### Available records:
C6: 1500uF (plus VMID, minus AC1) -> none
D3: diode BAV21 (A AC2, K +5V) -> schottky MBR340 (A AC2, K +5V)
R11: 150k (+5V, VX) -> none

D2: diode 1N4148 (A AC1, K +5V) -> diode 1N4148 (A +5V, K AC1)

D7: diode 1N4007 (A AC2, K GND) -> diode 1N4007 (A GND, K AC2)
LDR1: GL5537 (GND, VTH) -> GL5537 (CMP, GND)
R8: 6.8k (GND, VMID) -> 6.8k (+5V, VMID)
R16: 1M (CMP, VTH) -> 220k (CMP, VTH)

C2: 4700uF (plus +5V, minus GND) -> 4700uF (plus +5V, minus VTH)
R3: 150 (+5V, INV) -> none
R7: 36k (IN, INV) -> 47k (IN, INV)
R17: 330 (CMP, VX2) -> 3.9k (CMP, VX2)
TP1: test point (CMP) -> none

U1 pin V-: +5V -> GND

### Exercise prompt:
Return the whole listing as it stands. Nothing may be altered.

### Answer:
C6: 1500uF (plus VMID, minus AC1) -> none
D3: diode BAV21 (A AC2, K +5V) -> schottky MBR340 (A AC2, K +5V)
R11: 150k (+5V, VX) -> none

D2: diode 1N4148 (A AC1, K +5V) -> diode 1N4148 (A +5V, K AC1)

D7: diode 1N4007 (A AC2, K GND) -> diode 1N4007 (A GND, K AC2)
LDR1: GL5537 (GND, VTH) -> GL5537 (CMP, GND)
R8: 6.8k (GND, VMID) -> 6.8k (+5V, VMID)
R16: 1M (CMP, VTH) -> 220k (CMP, VTH)

C2: 4700uF (plus +5V, minus GND) -> 4700uF (plus +5V, minus VTH)
R3: 150 (+5V, INV) -> none
R7: 36k (IN, INV) -> 47k (IN, INV)
R17: 330 (CMP, VX2) -> 3.9k (CMP, VX2)
TP1: test point (CMP) -> none

U1 pin V-: +5V -> GND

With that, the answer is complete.